• What is required: Return all of the entries exactly, with nothing added or left out.
--- START ---
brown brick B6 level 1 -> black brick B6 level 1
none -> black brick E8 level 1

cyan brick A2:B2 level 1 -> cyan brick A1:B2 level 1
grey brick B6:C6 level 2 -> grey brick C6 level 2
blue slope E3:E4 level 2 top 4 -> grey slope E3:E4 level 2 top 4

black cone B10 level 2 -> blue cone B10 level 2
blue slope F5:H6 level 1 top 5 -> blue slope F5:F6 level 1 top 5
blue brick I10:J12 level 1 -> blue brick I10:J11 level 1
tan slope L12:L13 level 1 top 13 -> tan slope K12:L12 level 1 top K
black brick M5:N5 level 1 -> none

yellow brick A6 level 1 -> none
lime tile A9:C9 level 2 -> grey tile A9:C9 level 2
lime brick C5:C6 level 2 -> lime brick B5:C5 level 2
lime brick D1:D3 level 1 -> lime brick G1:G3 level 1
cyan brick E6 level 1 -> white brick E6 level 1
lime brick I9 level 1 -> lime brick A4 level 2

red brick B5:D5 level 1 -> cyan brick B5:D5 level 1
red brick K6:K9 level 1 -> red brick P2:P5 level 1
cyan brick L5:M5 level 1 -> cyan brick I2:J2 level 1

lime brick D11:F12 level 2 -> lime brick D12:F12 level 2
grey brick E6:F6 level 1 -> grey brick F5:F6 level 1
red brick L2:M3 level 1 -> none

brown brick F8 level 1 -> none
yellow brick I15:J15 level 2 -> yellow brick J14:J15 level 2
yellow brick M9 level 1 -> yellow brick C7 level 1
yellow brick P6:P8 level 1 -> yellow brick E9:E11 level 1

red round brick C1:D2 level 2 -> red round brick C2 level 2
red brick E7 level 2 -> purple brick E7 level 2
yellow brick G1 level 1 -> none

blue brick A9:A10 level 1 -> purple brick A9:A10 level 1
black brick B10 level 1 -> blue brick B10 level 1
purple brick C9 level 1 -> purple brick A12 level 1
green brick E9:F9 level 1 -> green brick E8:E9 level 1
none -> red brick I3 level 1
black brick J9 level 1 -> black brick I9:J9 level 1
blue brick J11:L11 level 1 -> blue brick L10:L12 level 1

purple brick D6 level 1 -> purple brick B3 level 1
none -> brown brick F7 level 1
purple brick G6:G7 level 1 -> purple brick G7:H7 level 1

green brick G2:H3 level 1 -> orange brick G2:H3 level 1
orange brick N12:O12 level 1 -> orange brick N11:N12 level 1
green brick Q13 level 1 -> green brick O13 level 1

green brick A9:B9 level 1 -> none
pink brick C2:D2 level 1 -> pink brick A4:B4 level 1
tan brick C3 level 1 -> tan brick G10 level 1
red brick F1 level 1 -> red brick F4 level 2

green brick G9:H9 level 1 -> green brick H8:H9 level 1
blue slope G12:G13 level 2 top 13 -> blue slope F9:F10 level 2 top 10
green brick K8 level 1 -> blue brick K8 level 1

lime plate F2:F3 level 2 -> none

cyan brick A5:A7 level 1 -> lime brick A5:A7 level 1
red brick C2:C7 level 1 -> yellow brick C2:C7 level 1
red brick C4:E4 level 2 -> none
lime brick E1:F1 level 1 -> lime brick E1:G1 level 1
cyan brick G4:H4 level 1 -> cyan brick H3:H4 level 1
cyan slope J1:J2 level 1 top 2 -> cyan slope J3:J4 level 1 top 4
--- END ---
• Task answer:
brown brick B6 level 1 -> black brick B6 level 1
none -> black brick E8 level 1

cyan brick A2:B2 level 1 -> cyan brick A1:B2 level 1
grey brick B6:C6 level 2 -> grey brick C6 level 2
blue slope E3:E4 level 2 top 4 -> grey slope E3:E4 level 2 top 4

black cone B10 level 2 -> blue cone B10 level 2
blue slope F5:H6 level 1 top 5 -> blue slope F5:F6 level 1 top 5
blue brick I10:J12 level 1 -> blue brick I10:J11 level 1
tan slope L12:L13 level 1 top 13 -> tan slope K12:L12 level 1 top K
black brick M5:N5 level 1 -> none

yellow brick A6 level 1 -> none
lime tile A9:C9 level 2 -> grey tile A9:C9 level 2
lime brick C5:C6 level 2 -> lime brick B5:C5 level 2
lime brick D1:D3 level 1 -> lime brick G1:G3 level 1
cyan brick E6 level 1 -> white brick E6 level 1
lime brick I9 level 1 -> lime brick A4 level 2

red brick B5:D5 level 1 -> cyan brick B5:D5 level 1
red brick K6:K9 level 1 -> red brick P2:P5 level 1
cyan brick L5:M5 level 1 -> cyan brick I2:J2 level 1

lime brick D11:F12 level 2 -> lime brick D12:F12 level 2
grey brick E6:F6 level 1 -> grey brick F5:F6 level 1
red brick L2:M3 level 1 -> none

brown brick F8 level 1 -> none
yellow brick I15:J15 level 2 -> yellow brick J14:J15 level 2
yellow brick M9 level 1 -> yellow brick C7 level 1
yellow brick P6:P8 level 1 -> yellow brick E9:E11 level 1

red round brick C1:D2 level 2 -> red round brick C2 level 2
red brick E7 level 2 -> purple brick E7 level 2
yellow brick G1 level 1 -> none

blue brick A9:A10 level 1 -> purple brick A9:A10 level 1
black brick B10 level 1 -> blue brick B10 level 1
purple brick C9 level 1 -> purple brick A12 level 1
green brick E9:F9 level 1 -> green brick E8:E9 level 1
none -> red brick I3 level 1
black brick J9 level 1 -> black brick I9:J9 level 1
blue brick J11:L11 level 1 -> blue brick L10:L12 level 1

purple brick D6 level 1 -> purple brick B3 level 1
none -> brown brick F7 level 1
purple brick G6:G7 level 1 -> purple brick G7:H7 level 1

green brick G2:H3 level 1 -> orange brick G2:H3 level 1
orange brick N12:O12 level 1 -> orange brick N11:N12 level 1
green brick Q13 level 1 -> green brick O13 level 1

green brick A9:B9 level 1 -> none
pink brick C2:D2 level 1 -> pink brick A4:B4 level 1
tan brick C3 level 1 -> tan brick G10 level 1
red brick F1 level 1 -> red brick F4 level 2

green brick G9:H9 level 1 -> green brick H8:H9 level 1
blue slope G12:G13 level 2 top 13 -> blue slope F9:F10 level 2 top 10
green brick K8 level 1 -> blue brick K8 level 1

lime plate F2:F3 level 2 -> none

cyan brick A5:A7 level 1 -> lime brick A5:A7 level 1
red brick C2:C7 level 1 -> yellow brick C2:C7 level 1
red brick C4:E4 level 2 -> none
lime brick E1:F1 level 1 -> lime brick E1:G1 level 1
cyan brick G4:H4 level 1 -> cyan brick H3:H4 level 1
cyan slope J1:J2 level 1 top 2 -> cyan slope J3:J4 level 1 top 4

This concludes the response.